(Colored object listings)
======

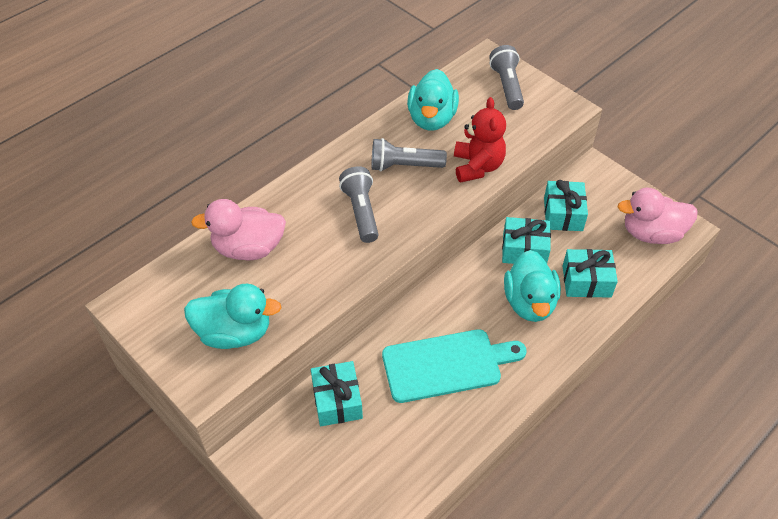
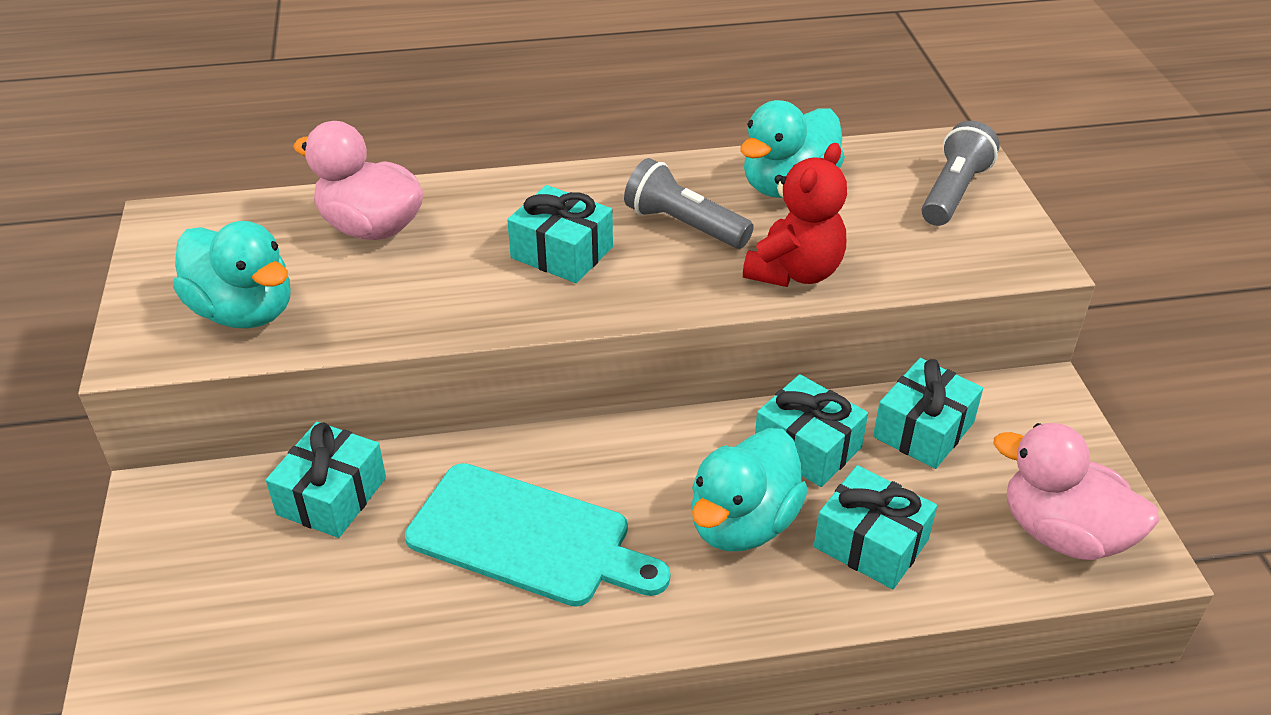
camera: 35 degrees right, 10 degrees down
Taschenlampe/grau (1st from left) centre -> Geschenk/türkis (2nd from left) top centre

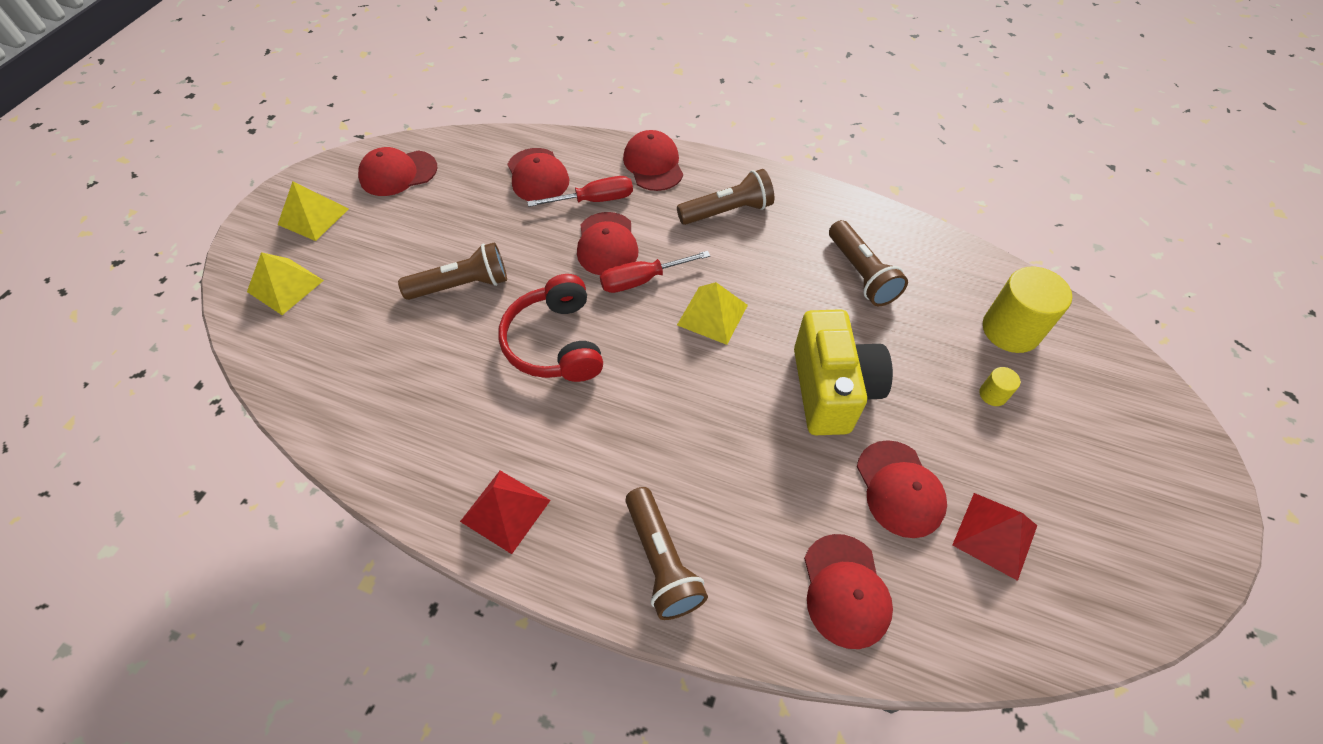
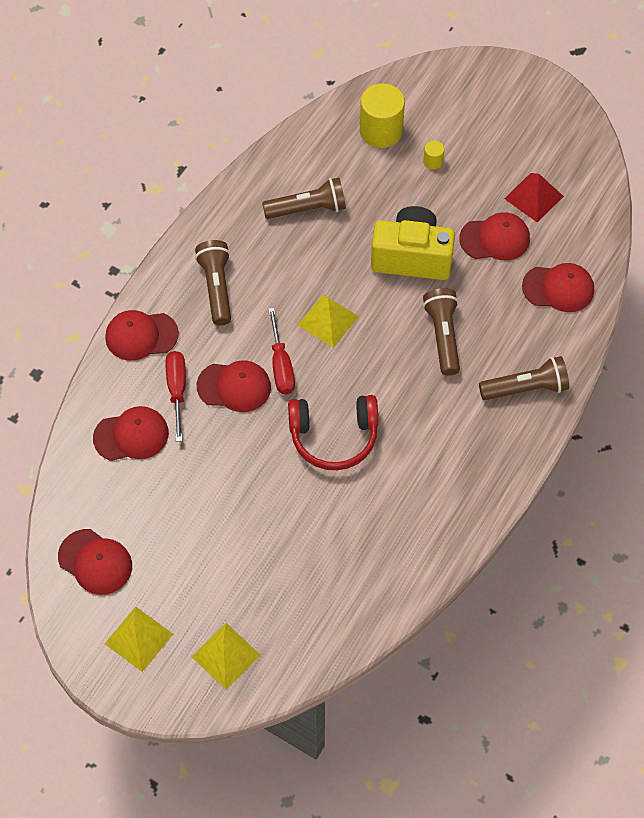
camera: 80 degrees left, 5 degrees up
Pyramide/rot (1st from left) bottom centre -> none
Taschenlampe/braun (1st from left in the first image) centre -> Taschenlampe/braun (3rd from left) middle right, move
Kappe/rot (1st from left) top left -> Kappe/rot (1st from left) bottom left, 45 degrees counterclockwise

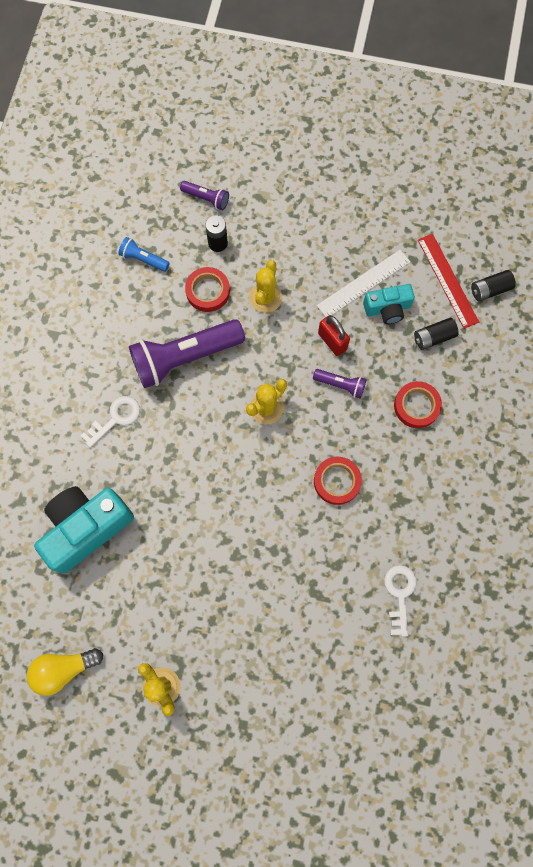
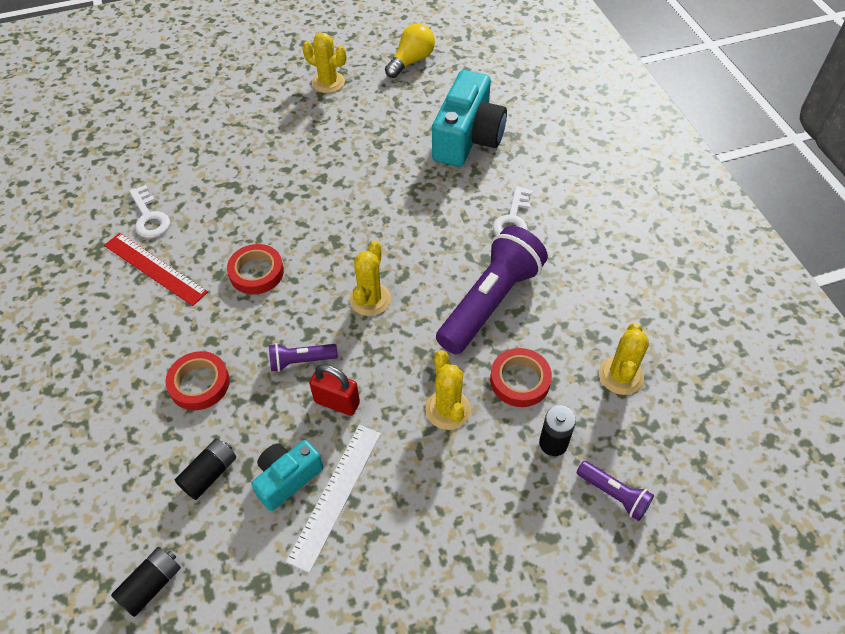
camera: 150 degrees right, 20 degrees down
Lineal/rot top right -> Lineal/rot middle left, move
Taschenlampe/blau top left -> Kaktus/gelb (4th from left) middle right
Taschenlampe/lila (2nd from left in the first image) top centre -> Taschenlampe/lila (3rd from left) bottom right, 135 degrees counterclockwise

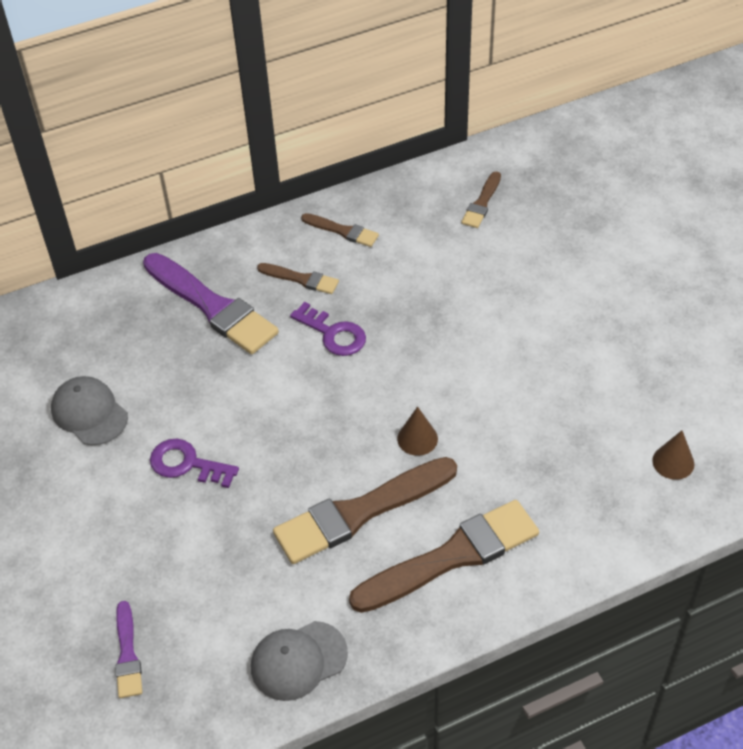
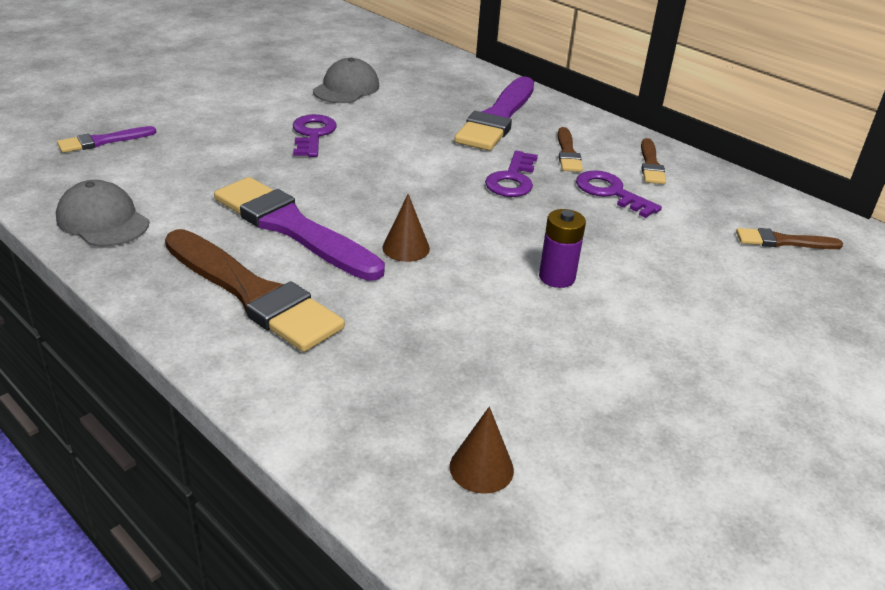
camera: 65 degrees right, 15 degrees down
none -> Batterie/lila centre
none -> Schlüssel/lila (3rd from left) top right
Pinsel/braun (3rd from left) bottom centre -> Pinsel/lila (2nd from left) centre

======

# WORK TO COMPLETE:
Verbatim copy with pictures excluded: write out the records above in full.

# TASK RESULT:
camera: 35 degrees right, 10 degrees down
Taschenlampe/grau (1st from left) centre -> Geschenk/türkis (2nd from left) top centre

camera: 80 degrees left, 5 degrees up
Pyramide/rot (1st from left) bottom centre -> none
Taschenlampe/braun (1st from left in the first image) centre -> Taschenlampe/braun (3rd from left) middle right, move
Kappe/rot (1st from left) top left -> Kappe/rot (1st from left) bottom left, 45 degrees counterclockwise

camera: 150 degrees right, 20 degrees down
Lineal/rot top right -> Lineal/rot middle left, move
Taschenlampe/blau top left -> Kaktus/gelb (4th from left) middle right
Taschenlampe/lila (2nd from left in the first image) top centre -> Taschenlampe/lila (3rd from left) bottom right, 135 degrees counterclockwise

camera: 65 degrees right, 15 degrees down
none -> Batterie/lila centre
none -> Schlüssel/lila (3rd from left) top right
Pinsel/braun (3rd from left) bottom centre -> Pinsel/lila (2nd from left) centre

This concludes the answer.